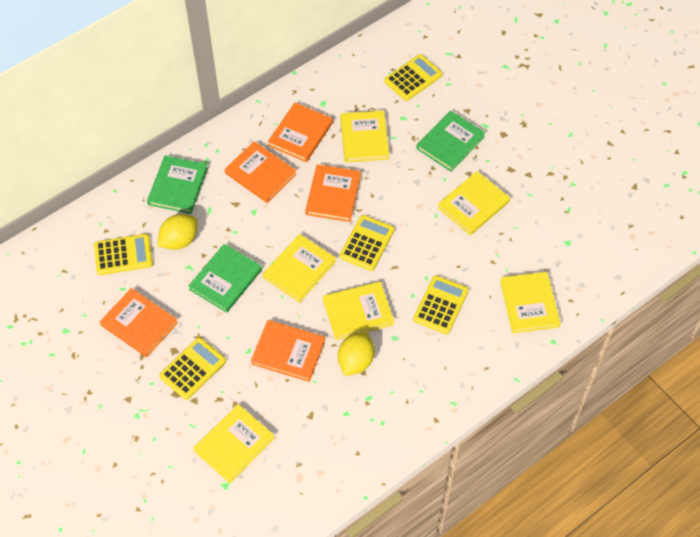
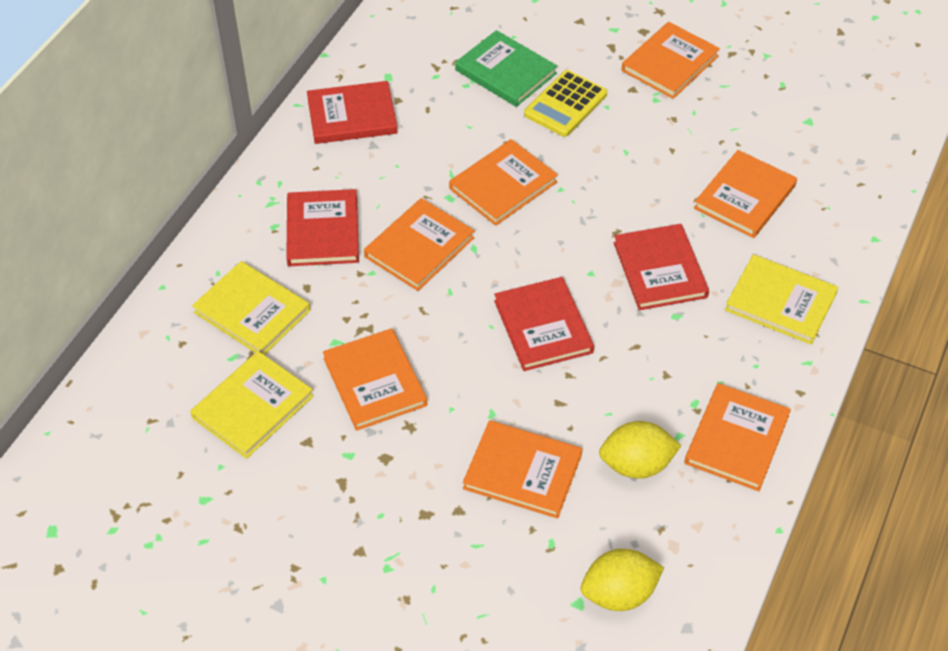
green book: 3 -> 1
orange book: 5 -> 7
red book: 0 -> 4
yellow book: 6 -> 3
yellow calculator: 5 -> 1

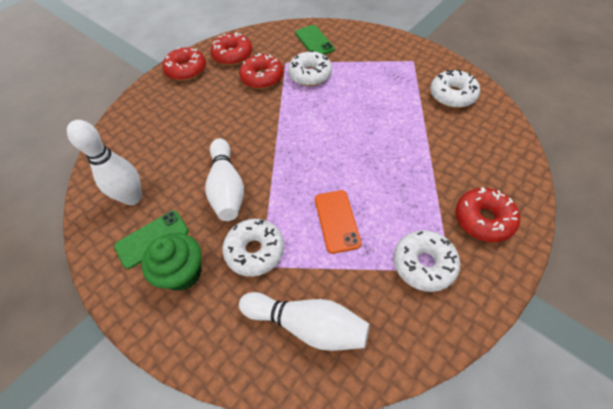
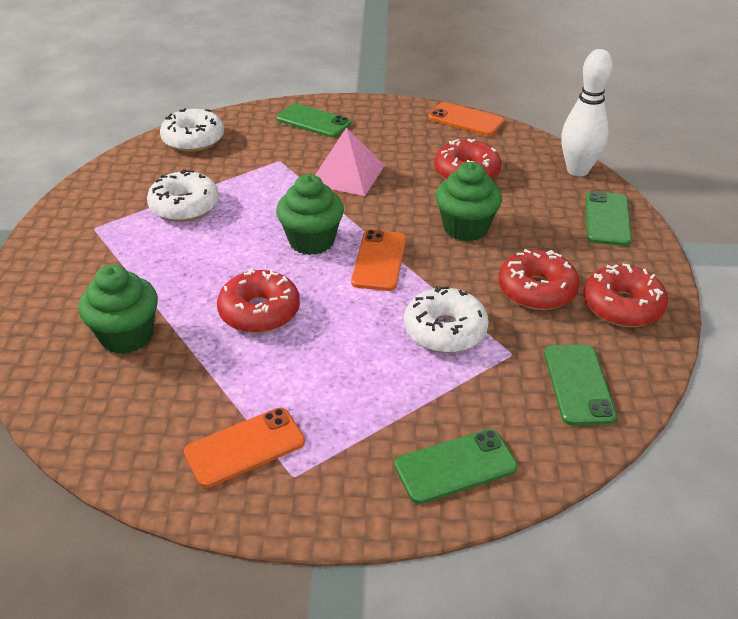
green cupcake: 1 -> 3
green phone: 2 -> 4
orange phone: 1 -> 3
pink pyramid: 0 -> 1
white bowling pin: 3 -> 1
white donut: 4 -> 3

□ □ □ □ □ □ □

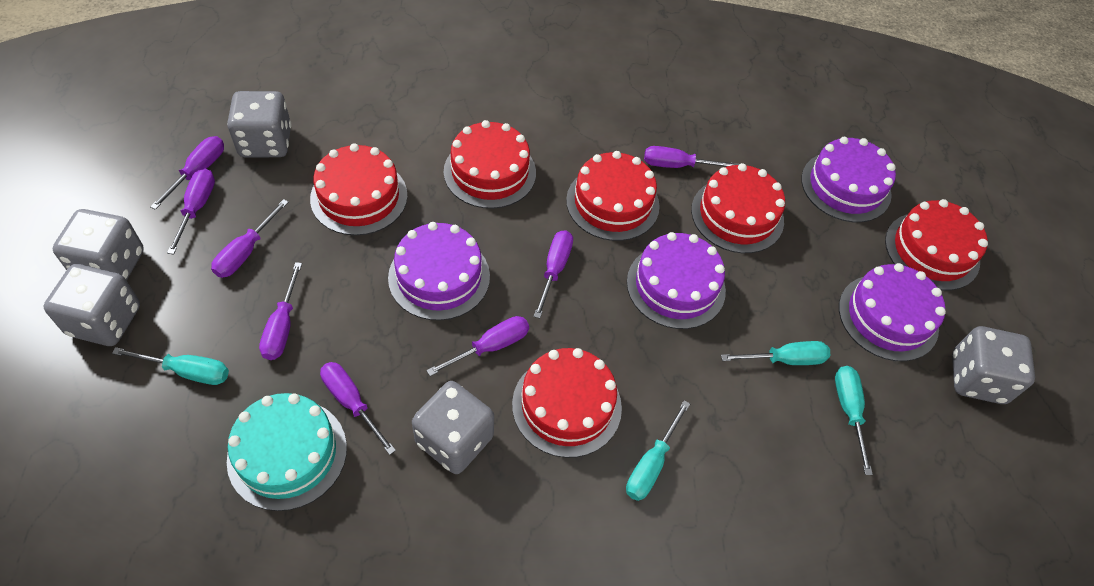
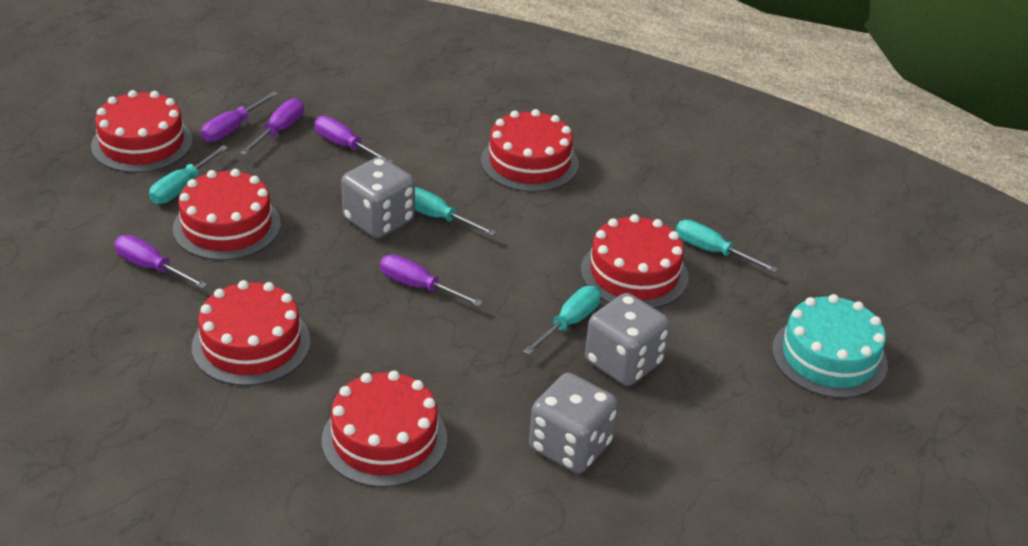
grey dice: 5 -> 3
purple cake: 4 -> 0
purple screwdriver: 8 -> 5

□ □ □ □ □ □ □

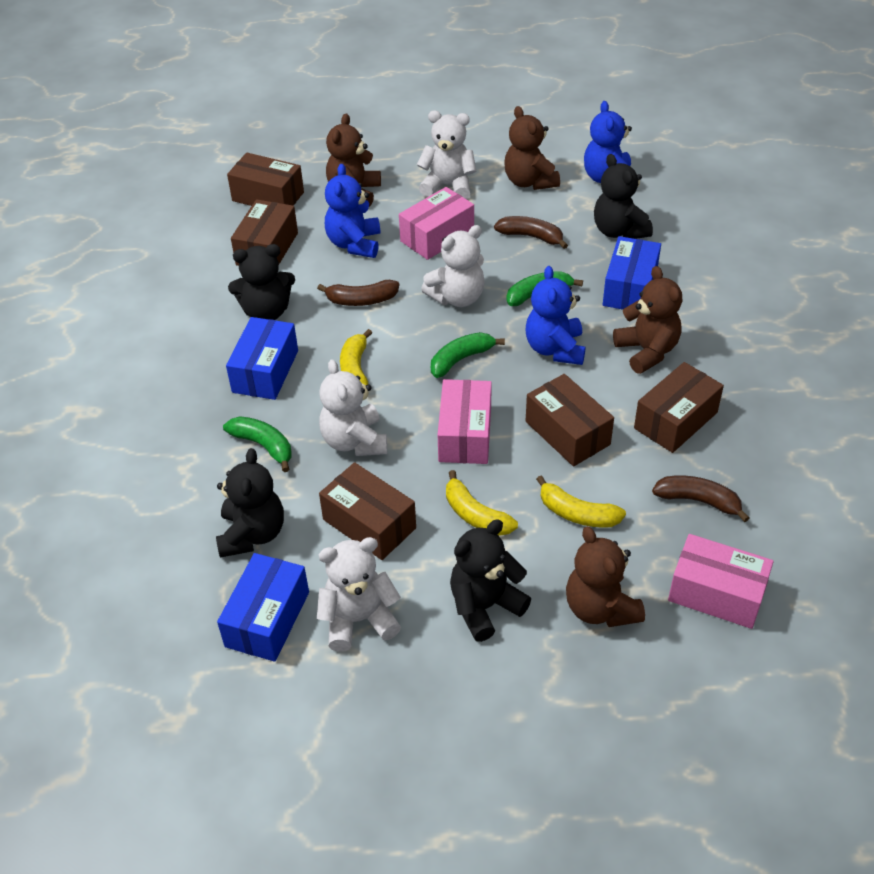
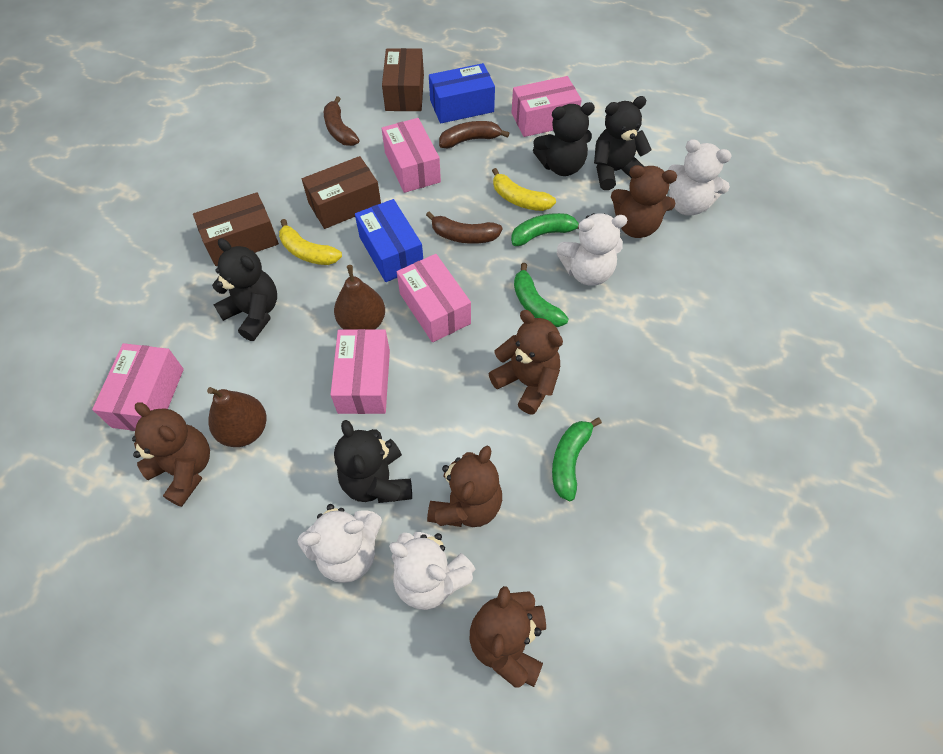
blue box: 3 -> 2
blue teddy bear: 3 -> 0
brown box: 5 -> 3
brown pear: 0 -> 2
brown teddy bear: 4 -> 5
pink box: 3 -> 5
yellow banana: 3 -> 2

□ □ □ □ □ □ □

Although the records hold pictures, the copy must not; give again exactly the lines from the one with "yellow book: 6 -> 3" through the one with "white donut: 4 -> 3".

## Solution for this exercise
yellow book: 6 -> 3
yellow calculator: 5 -> 1

green cupcake: 1 -> 3
green phone: 2 -> 4
orange phone: 1 -> 3
pink pyramid: 0 -> 1
white bowling pin: 3 -> 1
white donut: 4 -> 3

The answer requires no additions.